Description of the task -> Among the lines below, a stretch begins at the one with "brown 1x1 brick" and ends at the one with "none -> lime 1x1 cone [461,149,504,221]". Repeat that stretch exactly, ends included.

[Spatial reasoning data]
↓
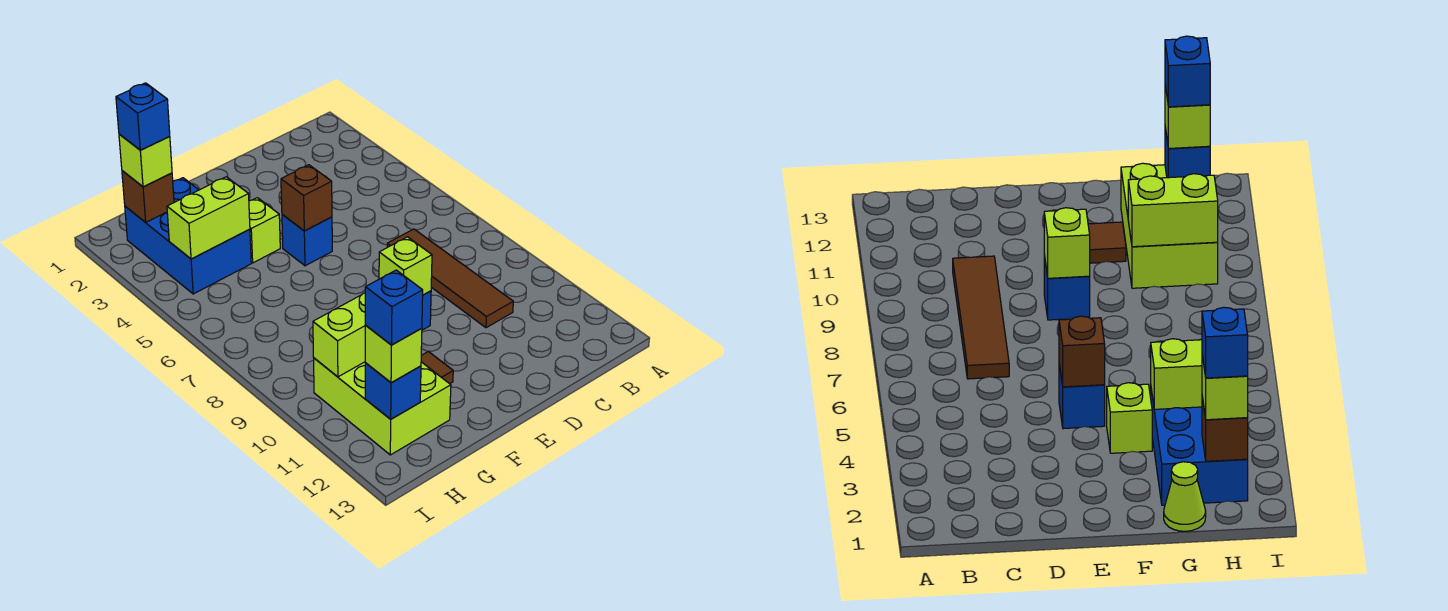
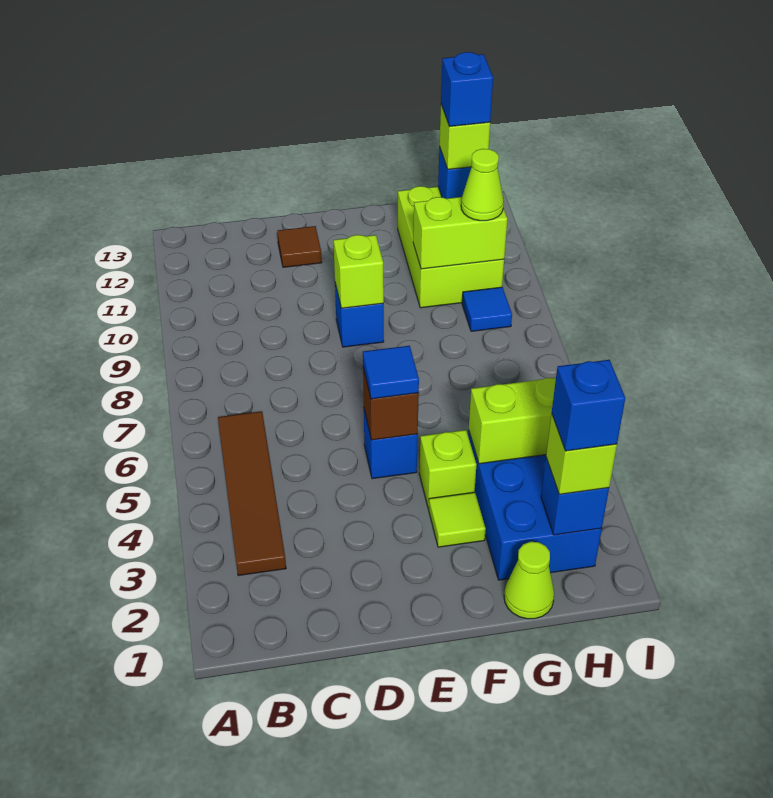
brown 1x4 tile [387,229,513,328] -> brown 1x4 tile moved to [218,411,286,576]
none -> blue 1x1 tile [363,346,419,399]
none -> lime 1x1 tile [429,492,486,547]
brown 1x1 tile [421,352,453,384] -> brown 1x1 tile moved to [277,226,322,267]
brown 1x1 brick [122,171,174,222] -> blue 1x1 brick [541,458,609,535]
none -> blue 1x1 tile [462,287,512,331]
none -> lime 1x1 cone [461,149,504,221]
↑
↓
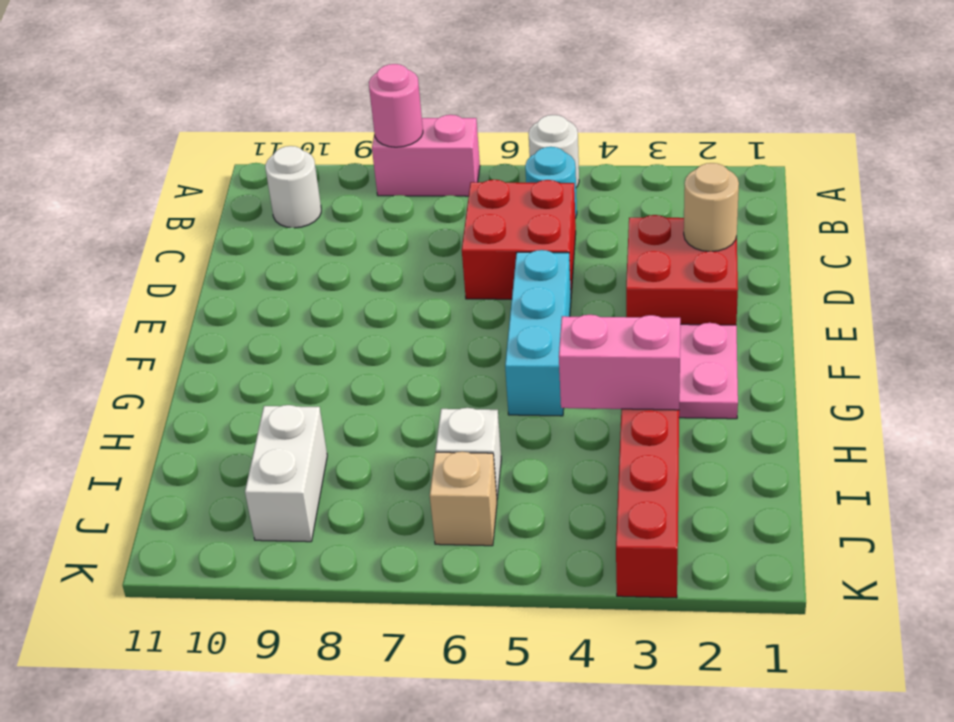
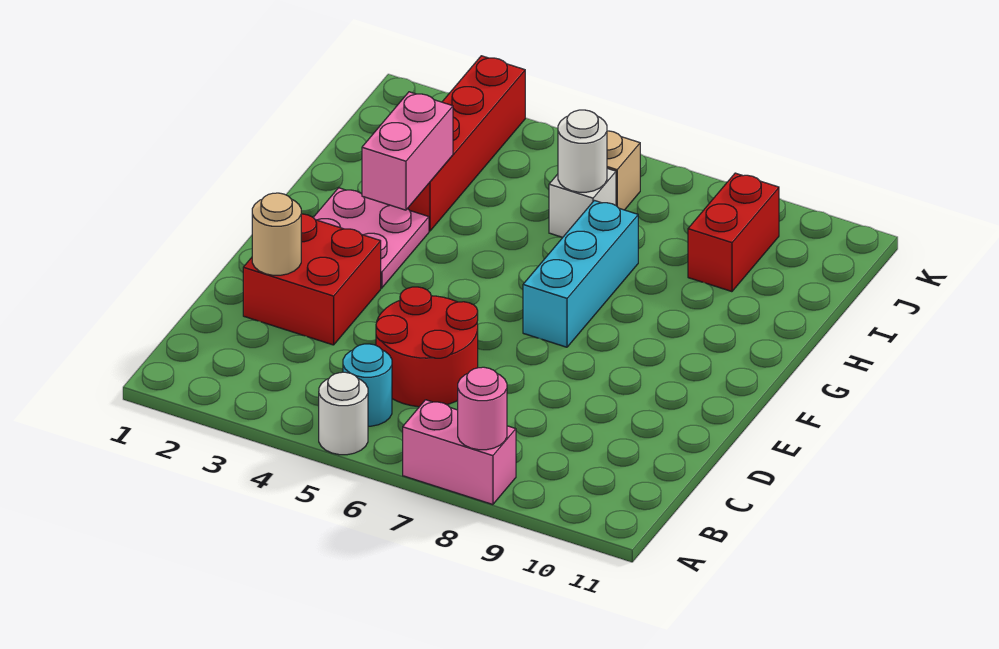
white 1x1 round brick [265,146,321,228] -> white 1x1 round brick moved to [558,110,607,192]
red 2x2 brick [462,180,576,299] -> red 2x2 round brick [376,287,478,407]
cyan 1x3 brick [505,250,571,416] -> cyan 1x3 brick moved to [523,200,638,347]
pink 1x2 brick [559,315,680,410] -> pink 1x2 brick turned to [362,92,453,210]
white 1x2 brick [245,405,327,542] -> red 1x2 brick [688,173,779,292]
↑
Result of this exercise ->
brown 1x1 brick [122,171,174,222] -> blue 1x1 brick [541,458,609,535]
none -> blue 1x1 tile [462,287,512,331]
none -> lime 1x1 cone [461,149,504,221]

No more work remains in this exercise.